Count the lines in the entries below that contain the string "kern", with case counting. Reply with the number alone.
** BEGIN Input **
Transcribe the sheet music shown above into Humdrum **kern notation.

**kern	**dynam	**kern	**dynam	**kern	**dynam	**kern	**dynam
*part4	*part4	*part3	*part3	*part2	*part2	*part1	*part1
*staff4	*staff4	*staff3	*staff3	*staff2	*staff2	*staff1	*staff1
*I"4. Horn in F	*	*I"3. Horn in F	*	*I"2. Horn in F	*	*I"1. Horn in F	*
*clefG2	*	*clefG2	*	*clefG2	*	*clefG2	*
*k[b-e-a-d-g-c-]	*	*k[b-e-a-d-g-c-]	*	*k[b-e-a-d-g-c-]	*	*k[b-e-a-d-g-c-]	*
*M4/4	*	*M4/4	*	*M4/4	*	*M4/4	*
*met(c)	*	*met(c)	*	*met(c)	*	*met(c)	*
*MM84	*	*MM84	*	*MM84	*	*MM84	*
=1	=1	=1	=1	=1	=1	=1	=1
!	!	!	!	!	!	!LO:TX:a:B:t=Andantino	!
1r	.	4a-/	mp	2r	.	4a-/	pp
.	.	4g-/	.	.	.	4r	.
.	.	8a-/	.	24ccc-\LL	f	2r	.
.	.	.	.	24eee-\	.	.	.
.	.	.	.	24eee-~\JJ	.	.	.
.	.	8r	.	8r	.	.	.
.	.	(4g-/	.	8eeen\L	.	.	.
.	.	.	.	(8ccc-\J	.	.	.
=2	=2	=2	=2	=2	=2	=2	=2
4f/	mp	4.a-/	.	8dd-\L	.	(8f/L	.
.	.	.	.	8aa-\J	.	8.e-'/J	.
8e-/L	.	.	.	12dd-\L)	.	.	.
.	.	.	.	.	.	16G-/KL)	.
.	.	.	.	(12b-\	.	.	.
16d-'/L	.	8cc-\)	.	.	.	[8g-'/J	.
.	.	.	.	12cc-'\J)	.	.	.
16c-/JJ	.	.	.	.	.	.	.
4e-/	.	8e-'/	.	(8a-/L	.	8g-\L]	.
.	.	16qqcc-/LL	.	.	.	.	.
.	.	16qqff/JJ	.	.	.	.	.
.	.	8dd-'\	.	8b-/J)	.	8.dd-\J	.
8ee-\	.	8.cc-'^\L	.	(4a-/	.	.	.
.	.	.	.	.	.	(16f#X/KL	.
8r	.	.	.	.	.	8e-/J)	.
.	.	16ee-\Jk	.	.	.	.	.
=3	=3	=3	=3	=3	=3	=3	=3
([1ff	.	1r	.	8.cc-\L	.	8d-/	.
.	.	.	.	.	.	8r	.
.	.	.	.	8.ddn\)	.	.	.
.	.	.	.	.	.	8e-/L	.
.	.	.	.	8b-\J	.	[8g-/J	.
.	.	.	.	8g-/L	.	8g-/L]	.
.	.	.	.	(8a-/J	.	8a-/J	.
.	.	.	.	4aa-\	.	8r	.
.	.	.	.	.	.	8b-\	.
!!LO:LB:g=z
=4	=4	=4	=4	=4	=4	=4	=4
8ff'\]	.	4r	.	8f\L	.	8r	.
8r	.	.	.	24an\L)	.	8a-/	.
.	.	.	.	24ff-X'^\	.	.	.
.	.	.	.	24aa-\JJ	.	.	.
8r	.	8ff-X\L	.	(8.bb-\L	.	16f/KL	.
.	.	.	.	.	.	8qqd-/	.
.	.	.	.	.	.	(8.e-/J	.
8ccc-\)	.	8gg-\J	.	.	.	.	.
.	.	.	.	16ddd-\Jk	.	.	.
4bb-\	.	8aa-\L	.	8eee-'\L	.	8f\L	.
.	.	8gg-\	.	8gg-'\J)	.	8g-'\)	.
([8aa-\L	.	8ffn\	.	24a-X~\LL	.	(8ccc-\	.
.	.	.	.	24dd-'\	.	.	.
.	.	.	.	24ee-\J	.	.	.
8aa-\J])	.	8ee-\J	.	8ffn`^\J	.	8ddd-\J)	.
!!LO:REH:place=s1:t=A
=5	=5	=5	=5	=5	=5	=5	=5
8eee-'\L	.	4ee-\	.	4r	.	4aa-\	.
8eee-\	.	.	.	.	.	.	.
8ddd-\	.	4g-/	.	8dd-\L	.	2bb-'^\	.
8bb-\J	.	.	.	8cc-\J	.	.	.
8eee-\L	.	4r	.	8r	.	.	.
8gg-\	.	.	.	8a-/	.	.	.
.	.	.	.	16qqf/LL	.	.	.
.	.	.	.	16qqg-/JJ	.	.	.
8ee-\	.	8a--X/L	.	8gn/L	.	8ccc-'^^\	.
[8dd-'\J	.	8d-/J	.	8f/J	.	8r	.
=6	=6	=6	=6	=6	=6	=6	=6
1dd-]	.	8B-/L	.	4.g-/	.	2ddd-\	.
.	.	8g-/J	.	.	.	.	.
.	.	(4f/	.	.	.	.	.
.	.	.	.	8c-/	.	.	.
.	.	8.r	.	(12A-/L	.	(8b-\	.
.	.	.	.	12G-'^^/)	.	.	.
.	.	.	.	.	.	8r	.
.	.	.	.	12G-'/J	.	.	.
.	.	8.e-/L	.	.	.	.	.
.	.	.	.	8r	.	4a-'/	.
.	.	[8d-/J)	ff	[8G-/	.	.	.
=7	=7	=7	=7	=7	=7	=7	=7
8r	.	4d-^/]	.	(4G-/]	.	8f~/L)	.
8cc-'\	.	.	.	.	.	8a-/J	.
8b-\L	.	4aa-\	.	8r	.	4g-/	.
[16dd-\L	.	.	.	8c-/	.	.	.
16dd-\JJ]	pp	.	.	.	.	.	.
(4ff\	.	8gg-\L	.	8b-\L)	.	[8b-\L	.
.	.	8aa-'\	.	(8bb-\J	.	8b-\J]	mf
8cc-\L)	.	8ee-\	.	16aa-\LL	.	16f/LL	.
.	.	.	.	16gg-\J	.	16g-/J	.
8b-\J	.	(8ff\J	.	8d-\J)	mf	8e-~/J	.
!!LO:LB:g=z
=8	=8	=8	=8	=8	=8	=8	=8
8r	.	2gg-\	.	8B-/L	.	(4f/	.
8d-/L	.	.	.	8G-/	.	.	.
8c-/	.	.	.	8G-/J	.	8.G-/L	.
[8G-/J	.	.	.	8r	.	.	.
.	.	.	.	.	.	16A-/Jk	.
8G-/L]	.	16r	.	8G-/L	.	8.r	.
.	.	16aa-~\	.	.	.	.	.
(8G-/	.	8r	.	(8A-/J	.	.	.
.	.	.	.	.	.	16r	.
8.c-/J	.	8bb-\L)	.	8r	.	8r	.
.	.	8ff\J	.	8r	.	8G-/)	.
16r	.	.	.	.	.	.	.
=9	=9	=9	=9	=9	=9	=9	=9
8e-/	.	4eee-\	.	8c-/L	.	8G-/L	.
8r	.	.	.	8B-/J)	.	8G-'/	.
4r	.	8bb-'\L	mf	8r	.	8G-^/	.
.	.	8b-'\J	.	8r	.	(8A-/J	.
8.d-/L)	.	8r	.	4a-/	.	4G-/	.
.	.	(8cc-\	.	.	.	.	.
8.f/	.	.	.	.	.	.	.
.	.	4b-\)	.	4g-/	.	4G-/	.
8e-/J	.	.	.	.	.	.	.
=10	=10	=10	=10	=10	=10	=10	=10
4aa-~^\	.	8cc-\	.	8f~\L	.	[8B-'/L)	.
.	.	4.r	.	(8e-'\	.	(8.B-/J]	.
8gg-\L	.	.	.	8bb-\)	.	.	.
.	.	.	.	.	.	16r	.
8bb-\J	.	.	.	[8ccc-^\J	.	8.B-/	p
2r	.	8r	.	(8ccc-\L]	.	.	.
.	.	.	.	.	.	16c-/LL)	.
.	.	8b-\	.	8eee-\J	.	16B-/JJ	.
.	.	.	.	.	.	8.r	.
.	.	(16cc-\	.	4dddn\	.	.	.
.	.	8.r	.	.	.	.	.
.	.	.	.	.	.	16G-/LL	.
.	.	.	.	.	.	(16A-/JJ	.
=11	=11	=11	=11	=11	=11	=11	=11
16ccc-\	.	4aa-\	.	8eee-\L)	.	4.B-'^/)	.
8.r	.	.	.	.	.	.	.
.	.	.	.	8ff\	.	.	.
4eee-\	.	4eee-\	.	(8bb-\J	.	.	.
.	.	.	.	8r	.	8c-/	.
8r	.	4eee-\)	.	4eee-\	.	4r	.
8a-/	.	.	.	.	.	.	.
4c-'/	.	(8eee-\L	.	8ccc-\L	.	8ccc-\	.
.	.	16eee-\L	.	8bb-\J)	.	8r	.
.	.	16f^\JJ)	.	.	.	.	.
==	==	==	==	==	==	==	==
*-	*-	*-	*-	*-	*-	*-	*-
** END Input **
• _Written solution_
2